### Extracted material

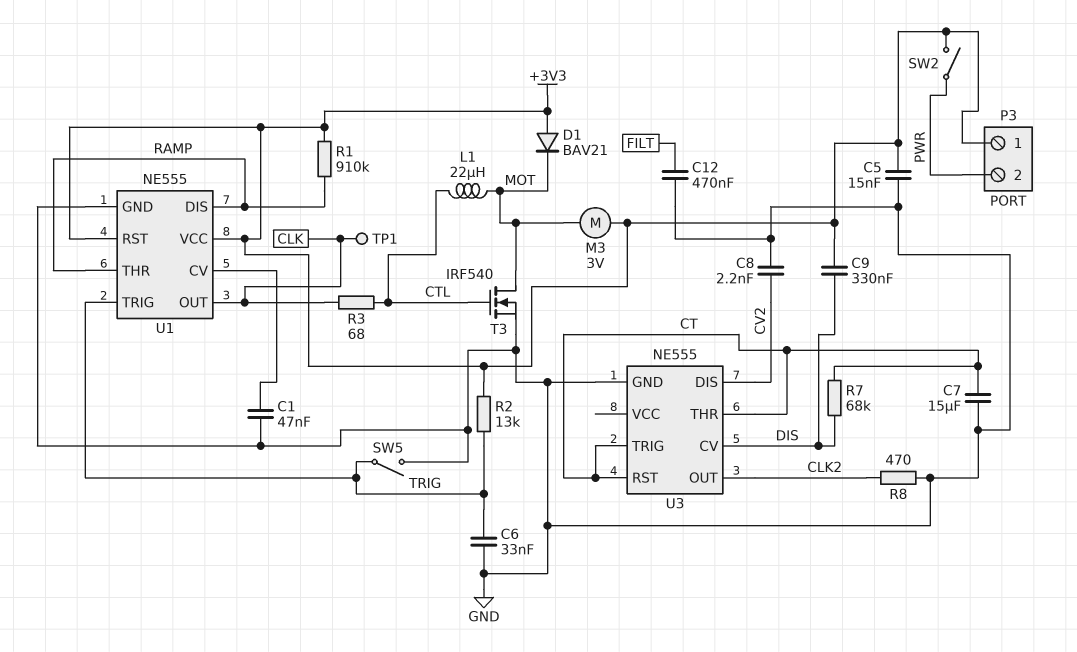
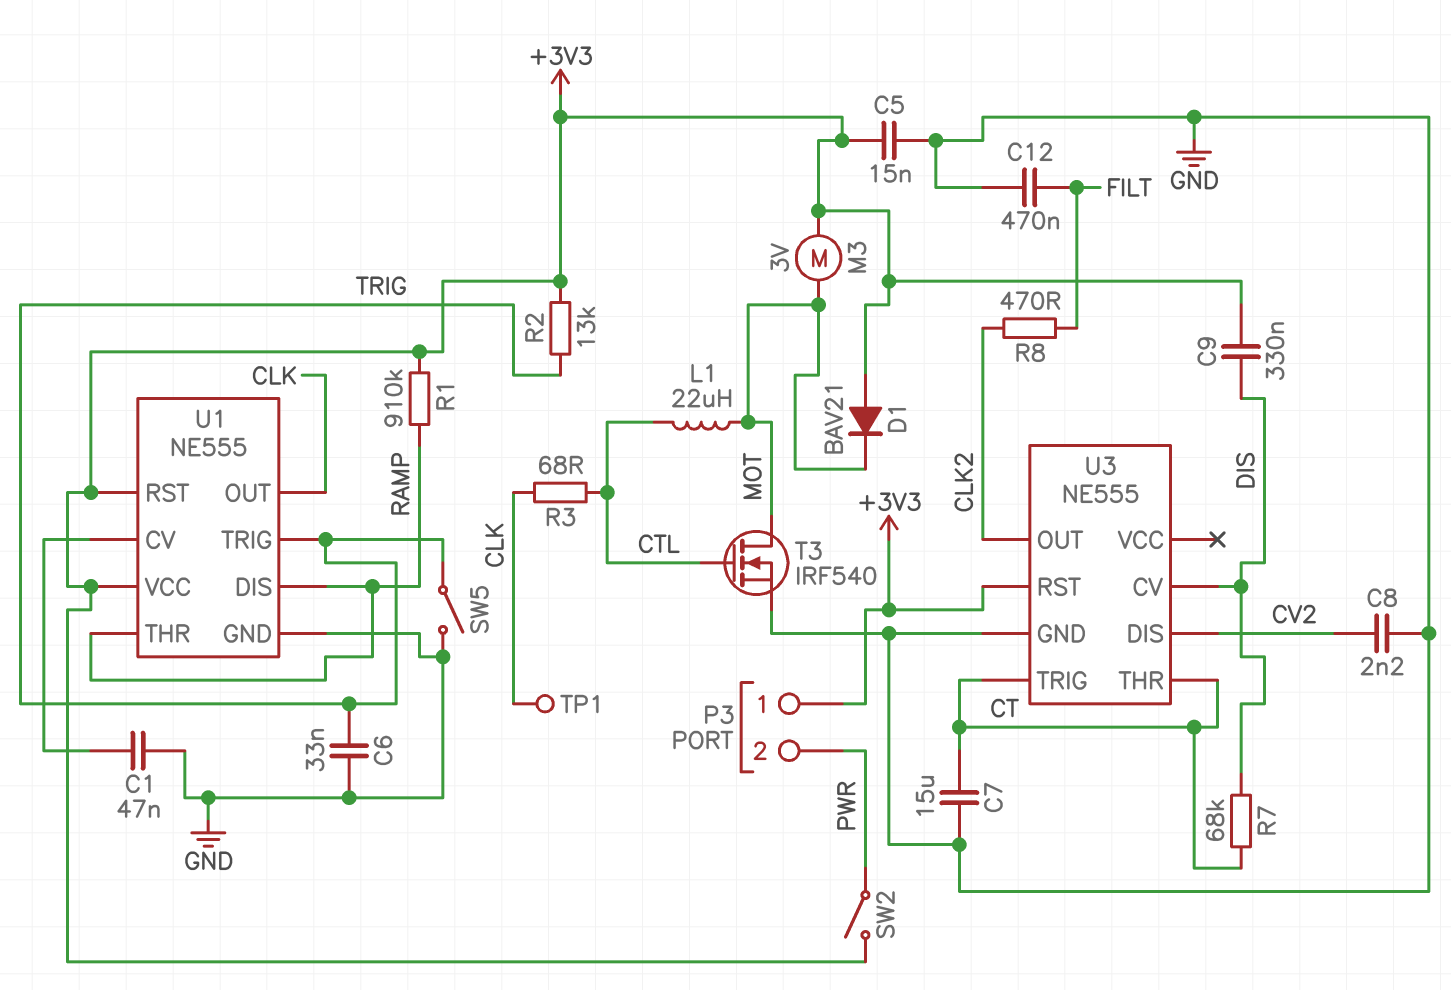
R8: 470 (CLK2, GND) -> 470 (CLK2, FILT)
U3 pin RST: CT -> +3V3

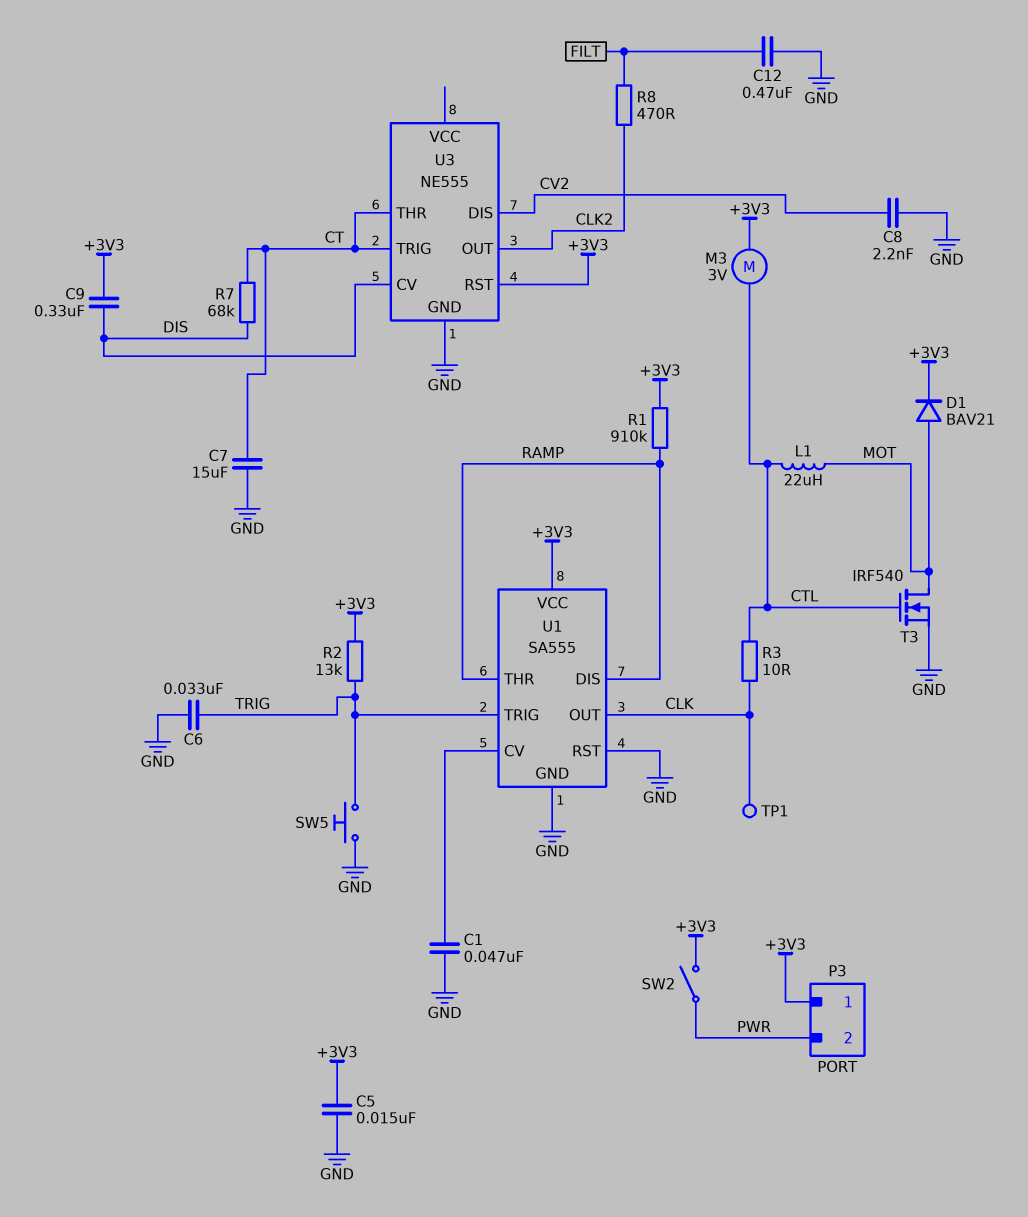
D1: diode BAV21 (A +3V3, K MOT) -> diode BAV21 (A MOT, K +3V3)
M3: motor 3V (+3V3, MOT) -> motor 3V (+3V3, CTL)
R3: 68 (CLK, CTL) -> 10 (CLK, CTL)
SW5: switch (GND, TRIG) -> button (GND, TRIG)
U1: NE555 -> SA555
U1 pin RST: +3V3 -> GND

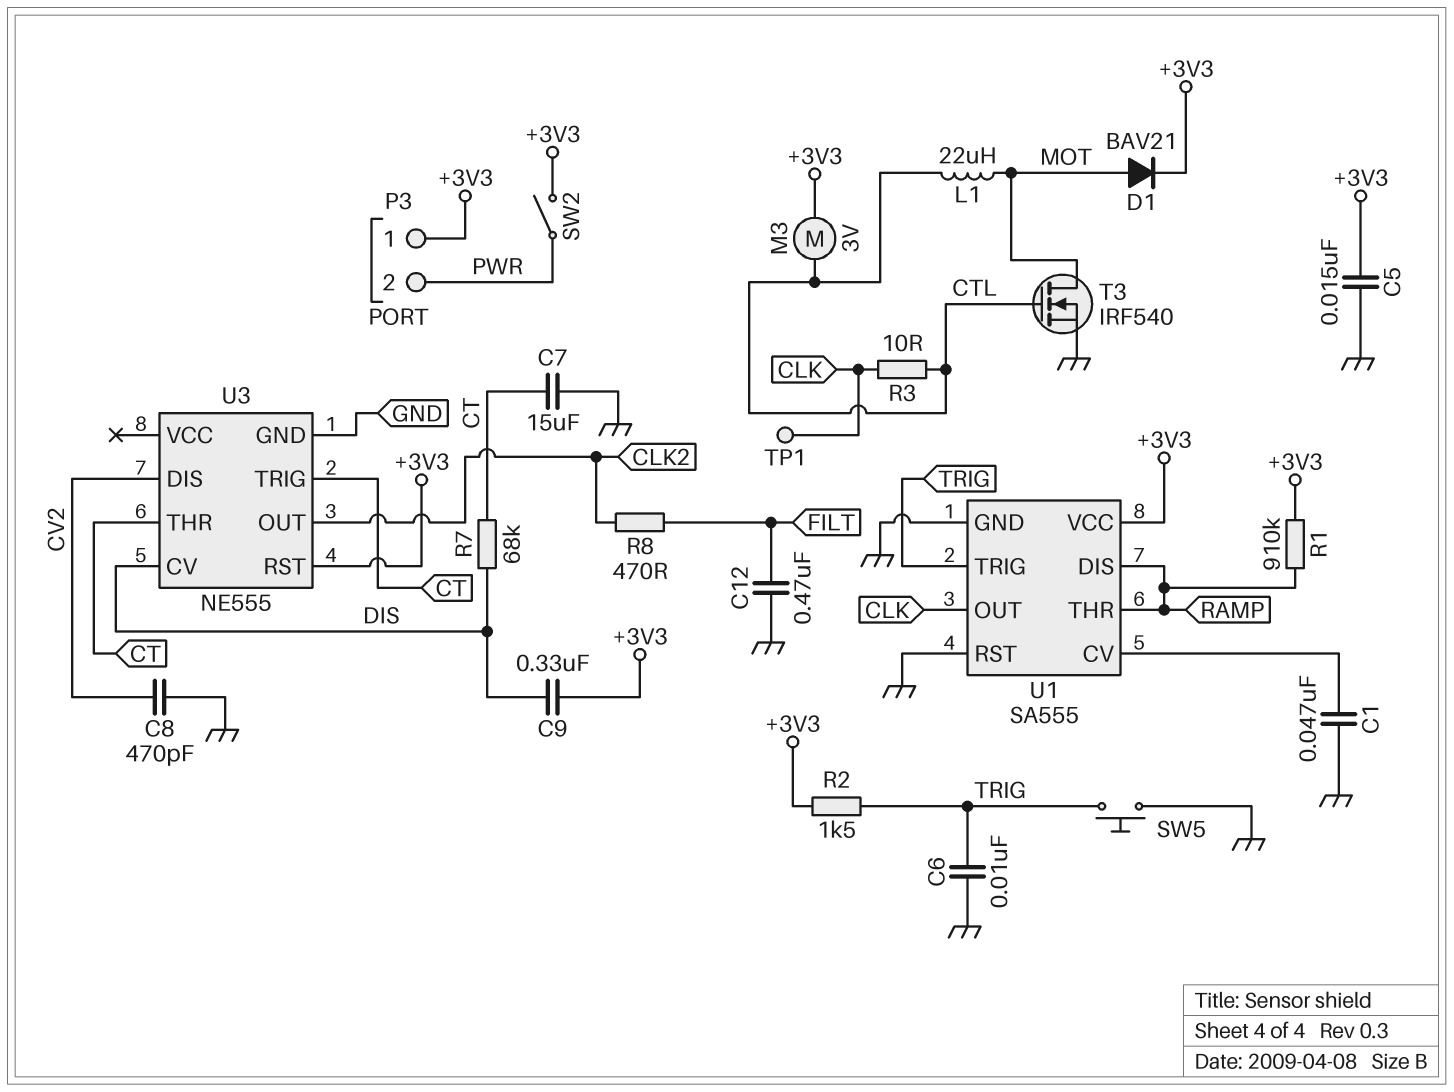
C6: 33nF (GND, TRIG) -> 10nF (GND, TRIG)
C8: 2.2nF (CV2, GND) -> 470pF (CV2, GND)
R2: 13k (+3V3, TRIG) -> 1.5k (+3V3, TRIG)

### Description of the task
After locating the line that holds "M3: motor 3V", output exactly the lines from it through the last line of the material above, inclusive, without pictures.

### Your solution
M3: motor 3V (+3V3, MOT) -> motor 3V (+3V3, CTL)
R3: 68 (CLK, CTL) -> 10 (CLK, CTL)
SW5: switch (GND, TRIG) -> button (GND, TRIG)
U1: NE555 -> SA555
U1 pin RST: +3V3 -> GND

C6: 33nF (GND, TRIG) -> 10nF (GND, TRIG)
C8: 2.2nF (CV2, GND) -> 470pF (CV2, GND)
R2: 13k (+3V3, TRIG) -> 1.5k (+3V3, TRIG)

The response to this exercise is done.